*Records provided*
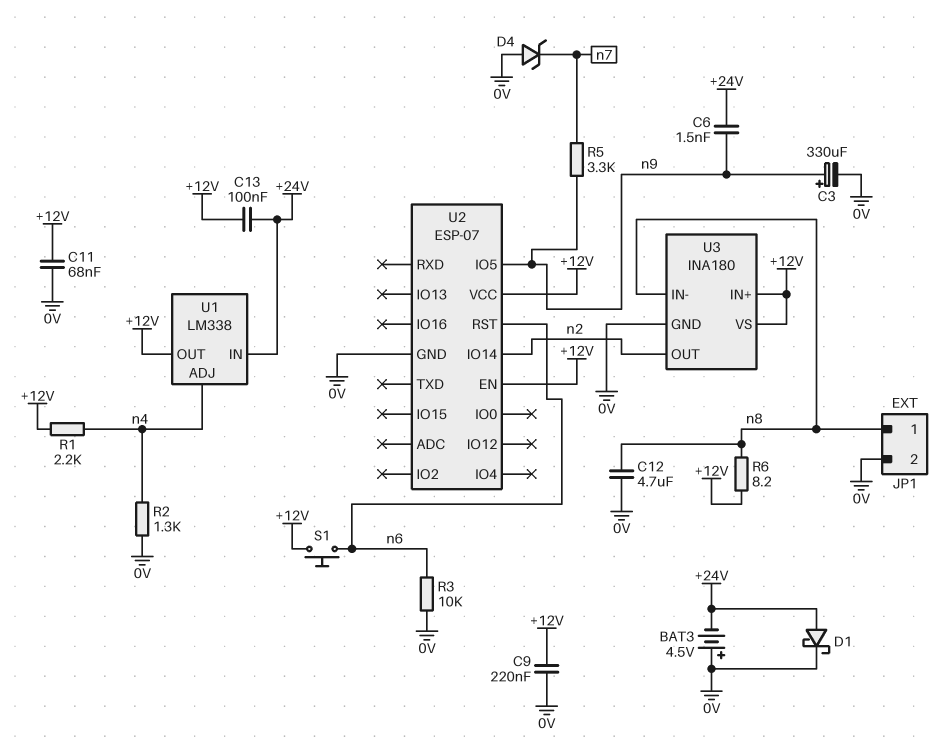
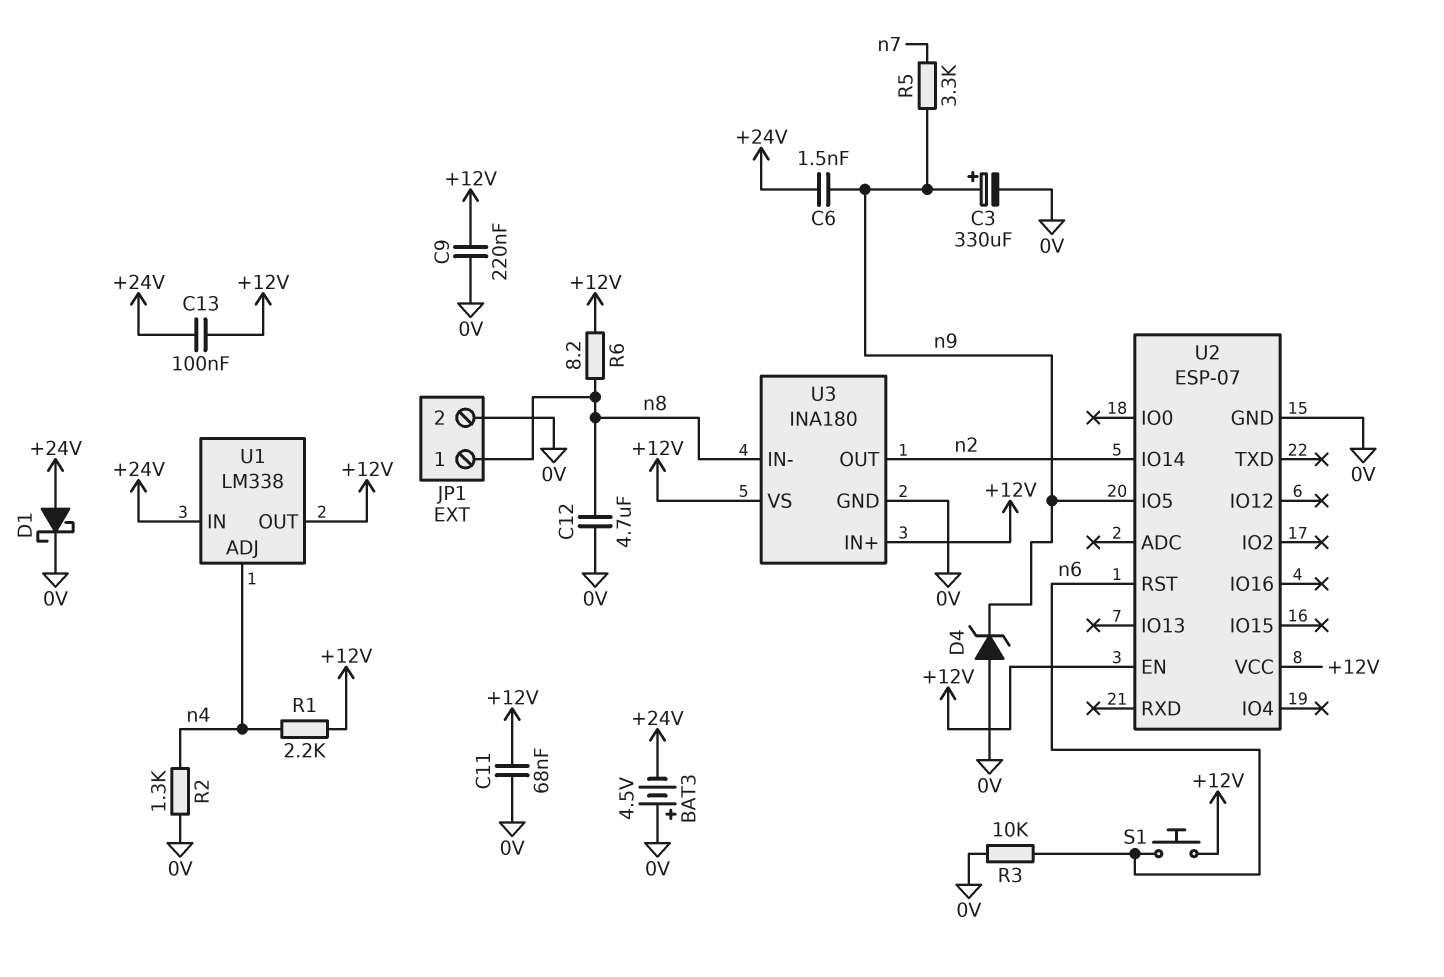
D4: zener (A 0V, K n7) -> zener (A 0V, K n9)

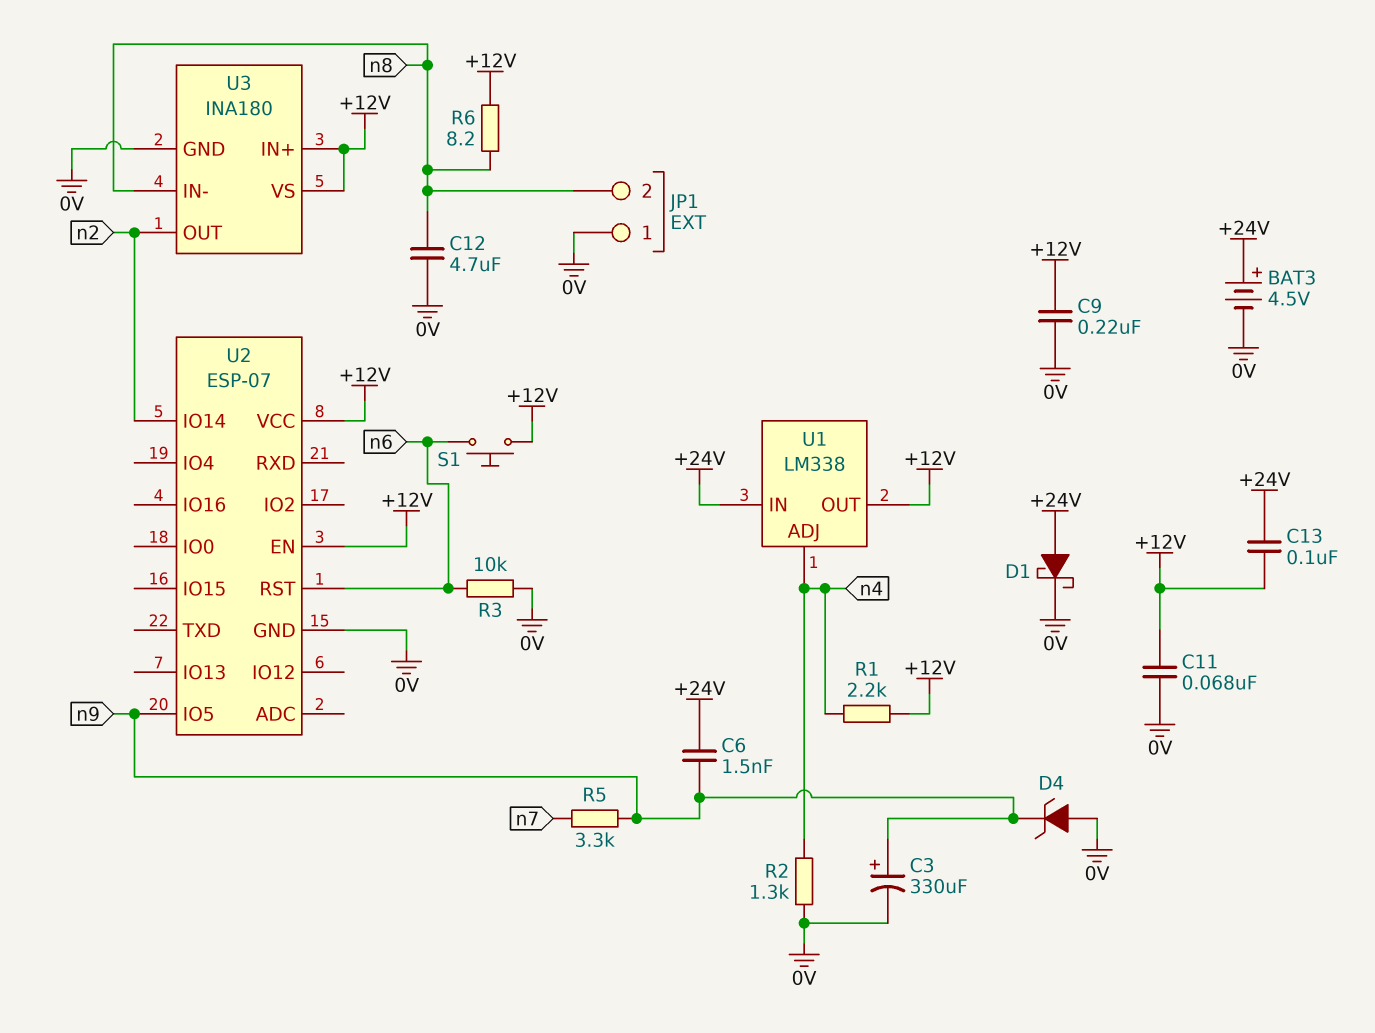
BAT3: 4.5V (plus 0V, minus +24V) -> 4.5V (plus +24V, minus 0V)
JP1 pin 1: n8 -> 0V
JP1 pin 2: 0V -> n8

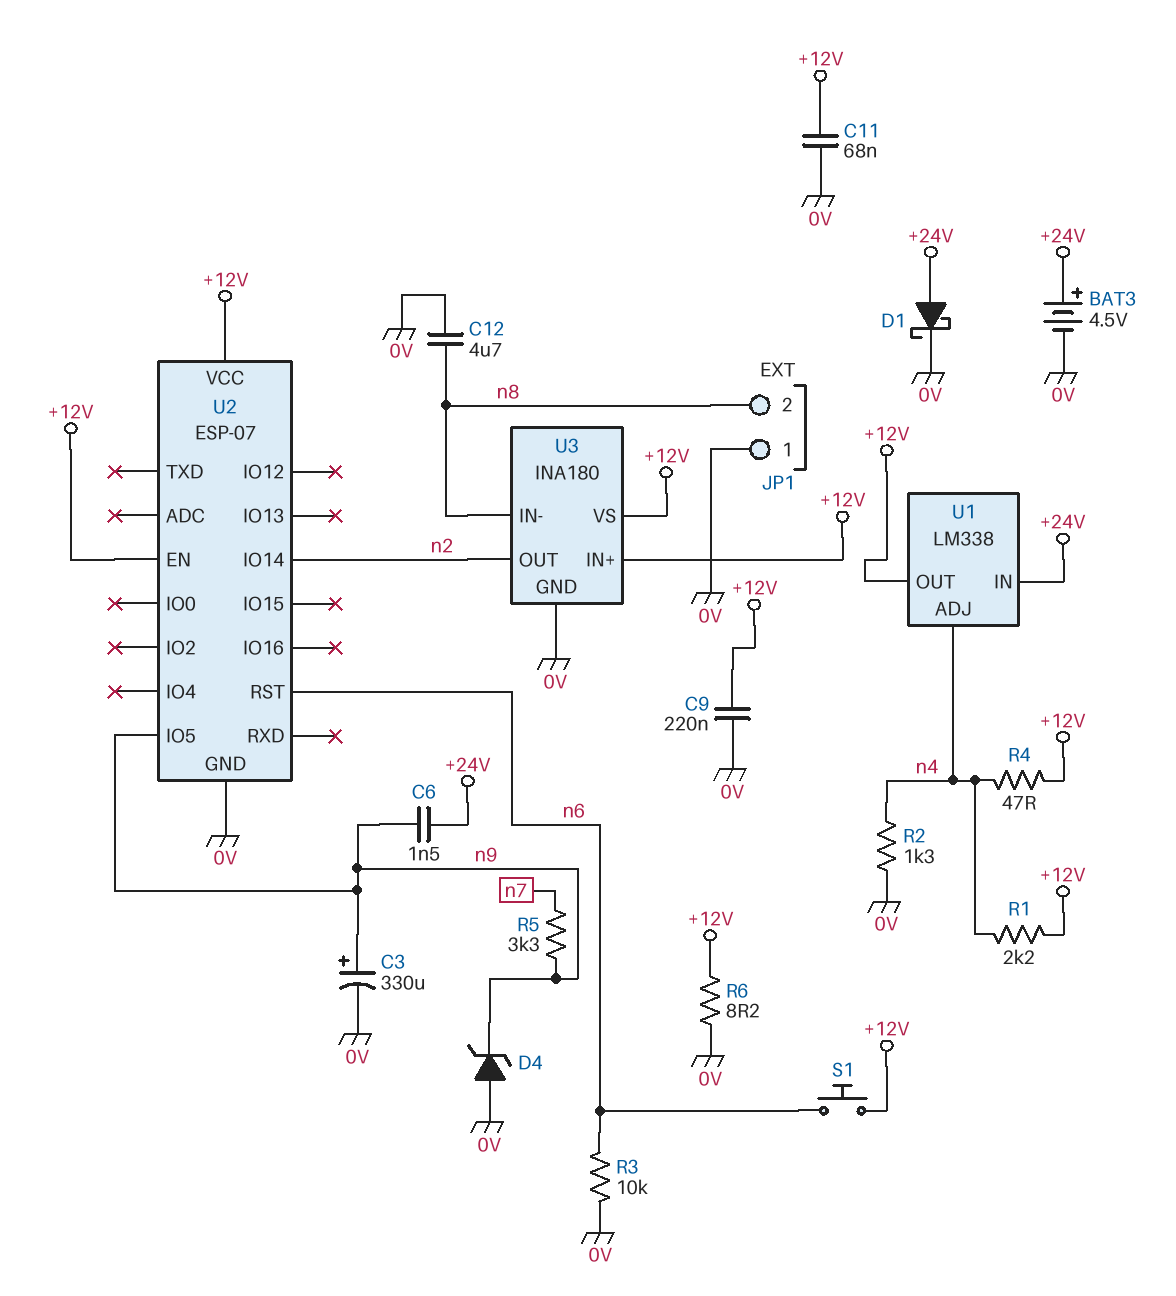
C13: 100nF (+12V, +24V) -> none
R4: none -> 47 (+12V, n4)
R6: 8.2 (+12V, n8) -> 8.2 (+12V, 0V)

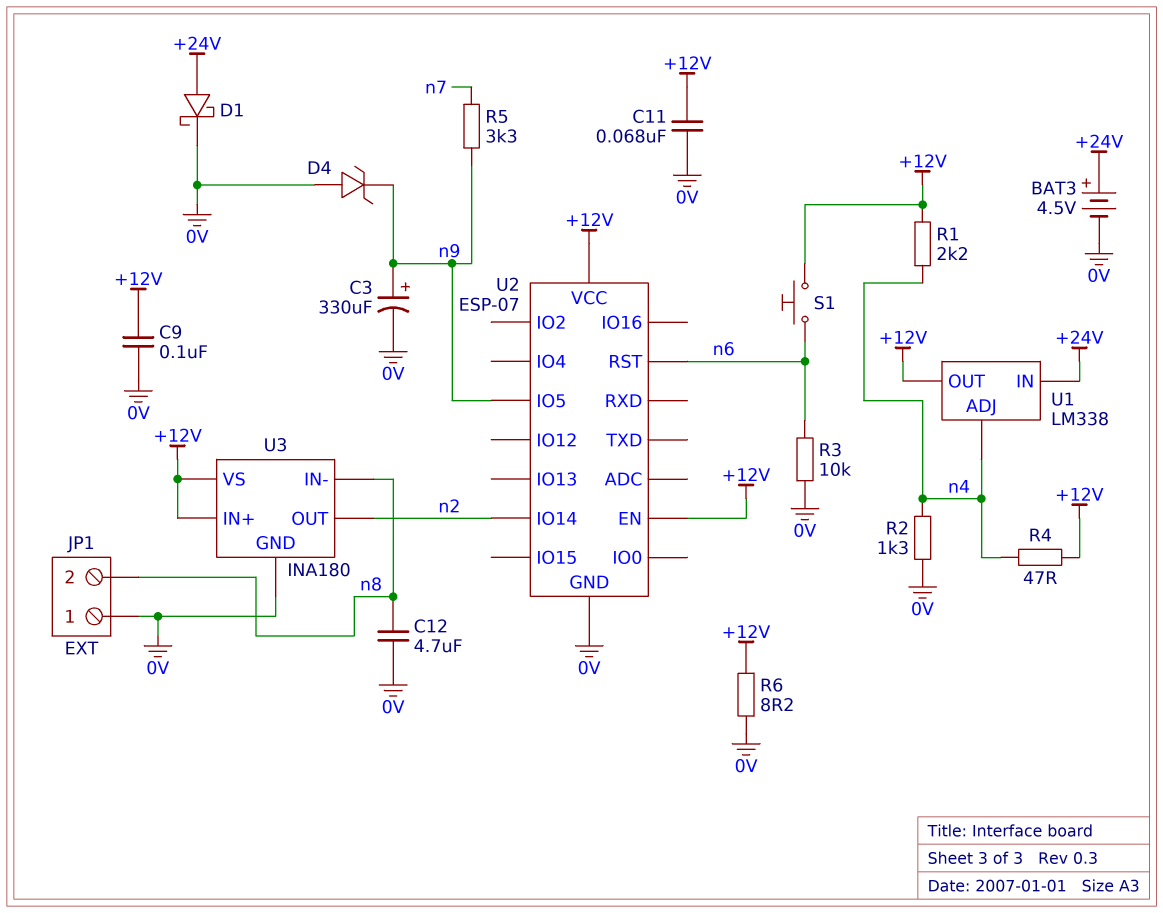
C6: 1.5nF (+24V, n9) -> none
C9: 220nF (+12V, 0V) -> 100nF (+12V, 0V)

*Work instructions*
All lines from the one that contains "JP1 pin 2: 0V -> n8" through the last line of the data should be retyped exactly, with the pictures left out.

*Exercise output*
JP1 pin 2: 0V -> n8

C13: 100nF (+12V, +24V) -> none
R4: none -> 47 (+12V, n4)
R6: 8.2 (+12V, n8) -> 8.2 (+12V, 0V)

C6: 1.5nF (+24V, n9) -> none
C9: 220nF (+12V, 0V) -> 100nF (+12V, 0V)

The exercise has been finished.